(Data to examine begins)

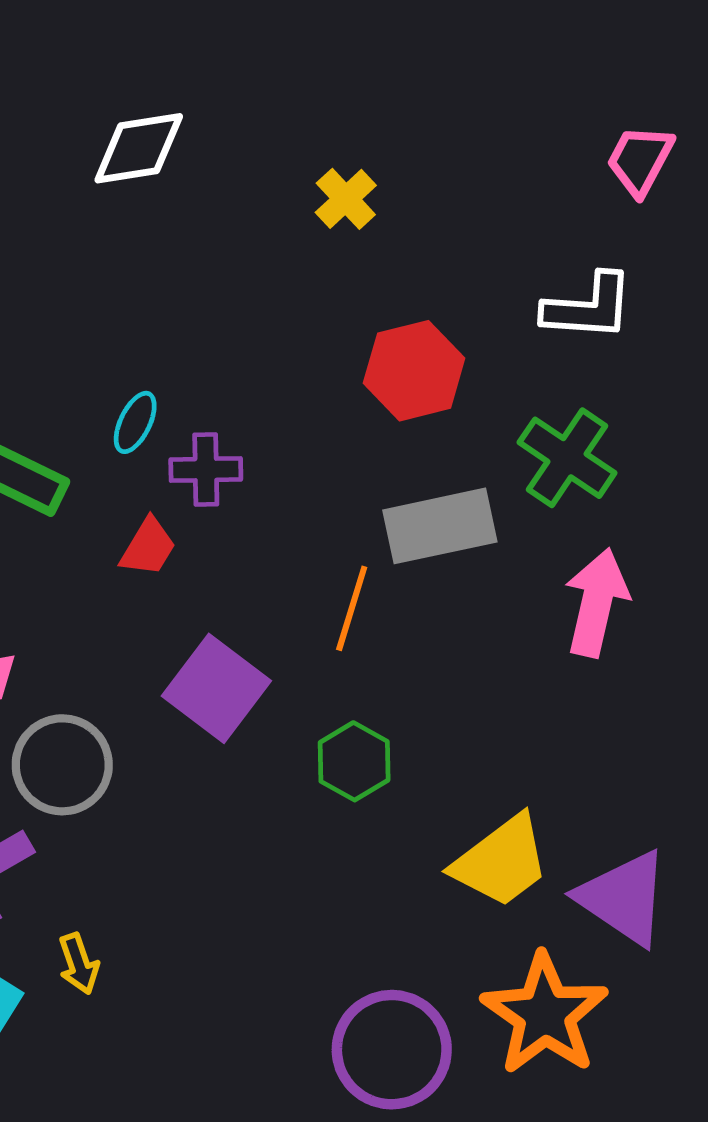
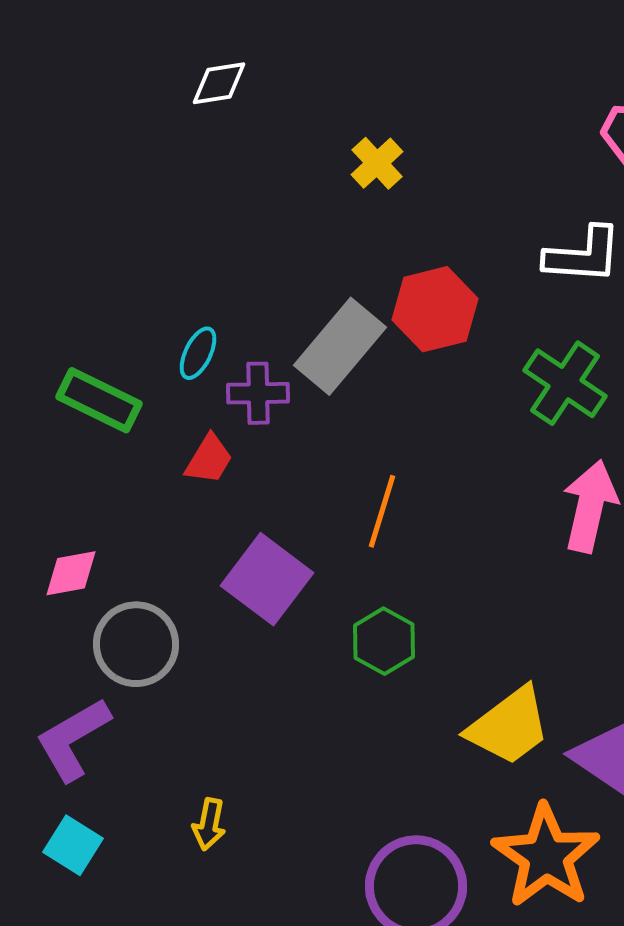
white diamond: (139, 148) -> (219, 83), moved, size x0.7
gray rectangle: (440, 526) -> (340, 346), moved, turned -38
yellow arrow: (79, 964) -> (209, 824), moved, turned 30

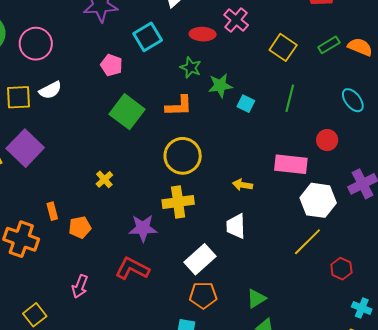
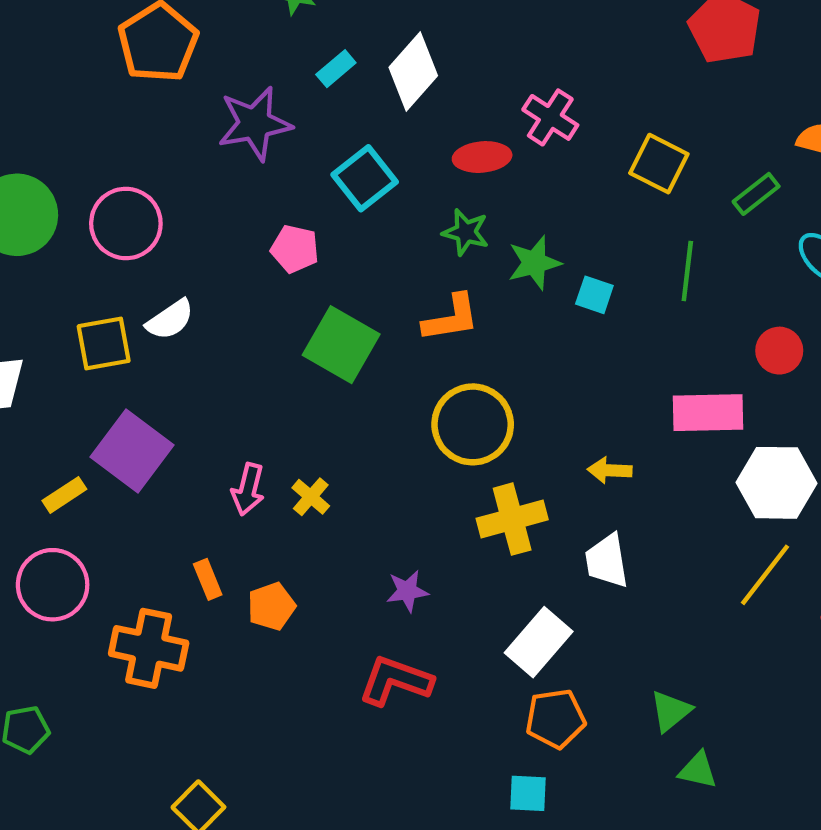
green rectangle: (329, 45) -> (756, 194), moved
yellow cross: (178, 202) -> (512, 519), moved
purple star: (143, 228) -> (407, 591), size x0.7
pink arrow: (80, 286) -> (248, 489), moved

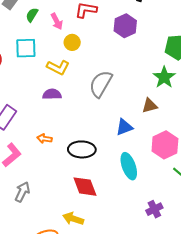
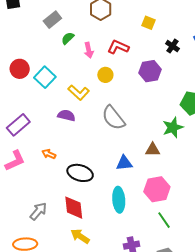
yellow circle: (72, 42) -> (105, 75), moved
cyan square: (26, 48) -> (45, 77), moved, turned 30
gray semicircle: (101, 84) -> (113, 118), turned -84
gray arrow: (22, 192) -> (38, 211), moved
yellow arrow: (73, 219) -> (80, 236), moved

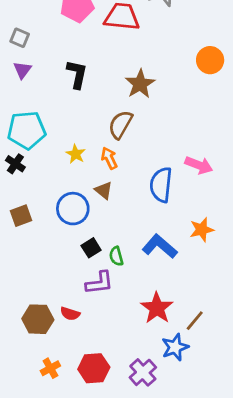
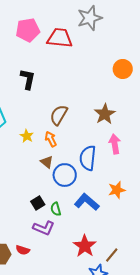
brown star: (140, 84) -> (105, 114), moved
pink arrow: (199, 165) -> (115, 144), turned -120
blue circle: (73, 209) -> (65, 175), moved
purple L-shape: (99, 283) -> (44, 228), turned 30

(Data to examine ends)

Exercise details — Your task is to give again, unchanged, the lines from the line that contains "gray arrow: (22, 192) -> (38, 211), moved" to the end of the records. Include both end lines but no pictures.

Output below —
gray arrow: (22, 192) -> (38, 211), moved
yellow arrow: (73, 219) -> (80, 236), moved

brown star: (140, 84) -> (105, 114), moved
pink arrow: (199, 165) -> (115, 144), turned -120
blue circle: (73, 209) -> (65, 175), moved
purple L-shape: (99, 283) -> (44, 228), turned 30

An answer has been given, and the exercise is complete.